> _Your task_: Although the data below holds other lines too, output only those from the line with "[(512,22),(508,22),(501,74),(512,75),(512,22)]" up to and including the line with "[(70,159),(30,182),(49,217),(89,195),(70,159)]", exactly as they appear.

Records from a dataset
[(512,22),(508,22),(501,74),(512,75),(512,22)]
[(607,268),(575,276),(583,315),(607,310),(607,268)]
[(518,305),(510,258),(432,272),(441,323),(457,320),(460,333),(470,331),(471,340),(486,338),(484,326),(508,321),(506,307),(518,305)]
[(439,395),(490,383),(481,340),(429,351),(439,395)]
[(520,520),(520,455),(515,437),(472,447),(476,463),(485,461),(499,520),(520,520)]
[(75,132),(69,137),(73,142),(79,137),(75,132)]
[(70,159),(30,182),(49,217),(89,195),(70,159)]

---

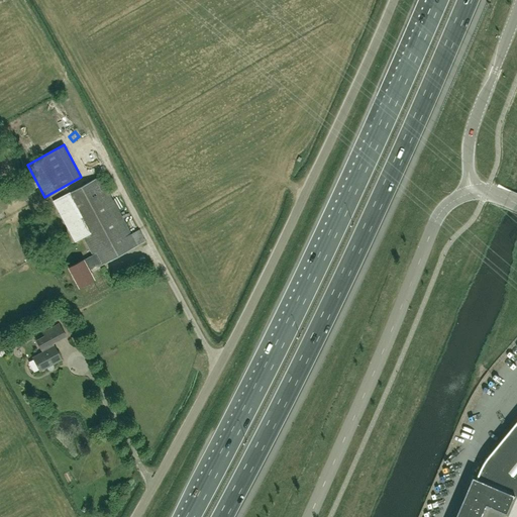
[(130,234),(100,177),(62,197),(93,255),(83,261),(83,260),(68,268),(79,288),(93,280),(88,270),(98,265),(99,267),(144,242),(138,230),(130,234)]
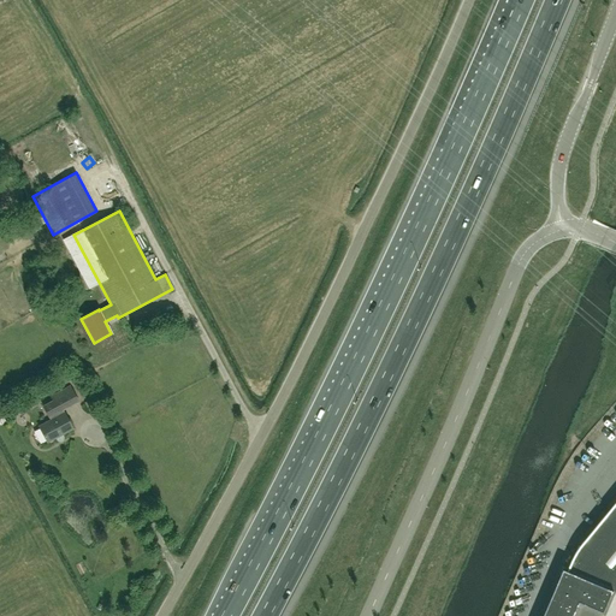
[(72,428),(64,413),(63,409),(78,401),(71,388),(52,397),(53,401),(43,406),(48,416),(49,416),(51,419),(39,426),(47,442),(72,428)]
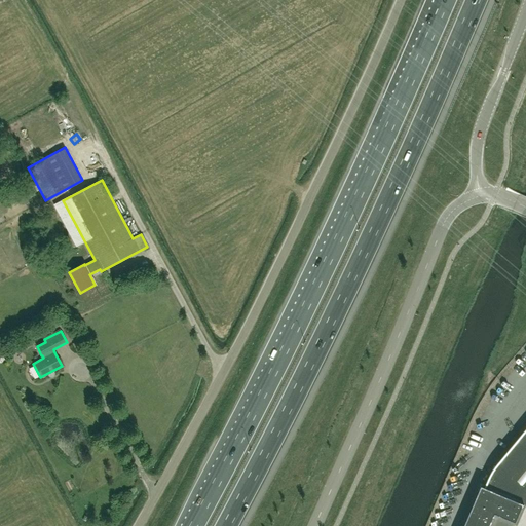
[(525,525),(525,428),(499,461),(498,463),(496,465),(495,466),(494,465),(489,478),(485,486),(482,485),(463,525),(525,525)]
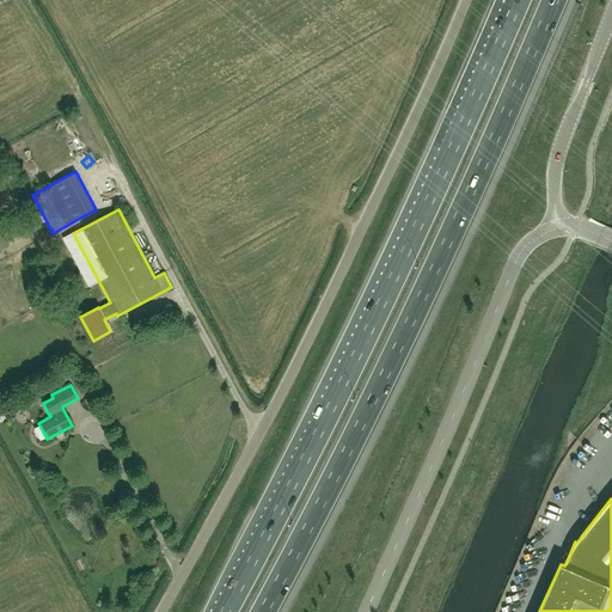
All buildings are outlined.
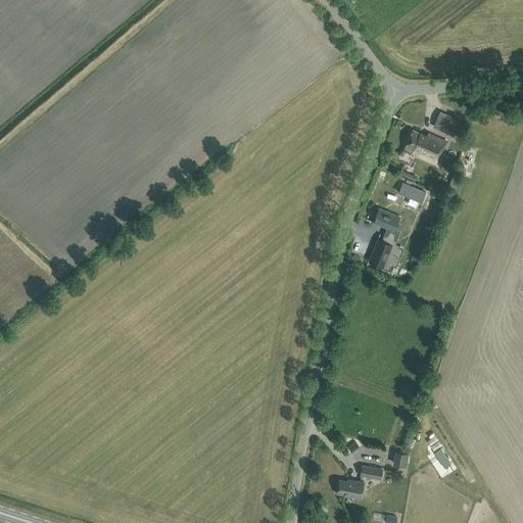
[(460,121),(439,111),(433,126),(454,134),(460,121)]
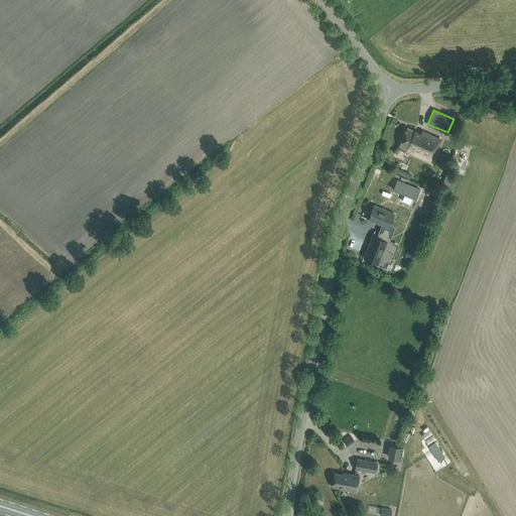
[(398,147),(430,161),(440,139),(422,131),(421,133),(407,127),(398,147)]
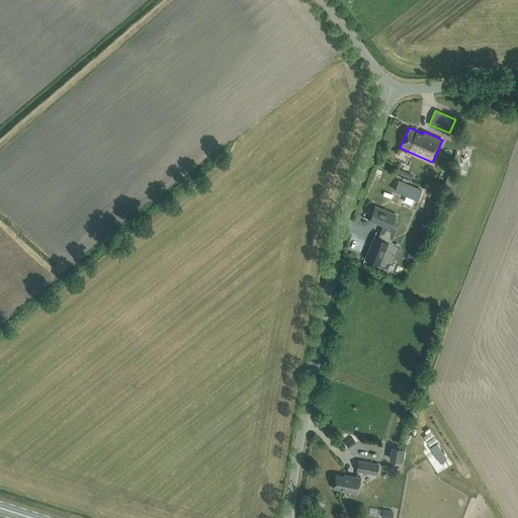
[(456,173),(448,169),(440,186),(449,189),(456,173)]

> _Response area_:
[(512,22),(508,22),(501,74),(512,75),(512,22)]
[(607,268),(575,276),(583,315),(607,310),(607,268)]
[(518,305),(510,258),(432,272),(441,323),(457,320),(460,333),(470,331),(471,340),(486,338),(484,326),(508,321),(506,307),(518,305)]
[(439,395),(490,383),(481,340),(429,351),(439,395)]
[(520,520),(520,455),(515,437),(472,447),(476,463),(485,461),(499,520),(520,520)]
[(75,132),(69,137),(73,142),(79,137),(75,132)]
[(70,159),(30,182),(49,217),(89,195),(70,159)]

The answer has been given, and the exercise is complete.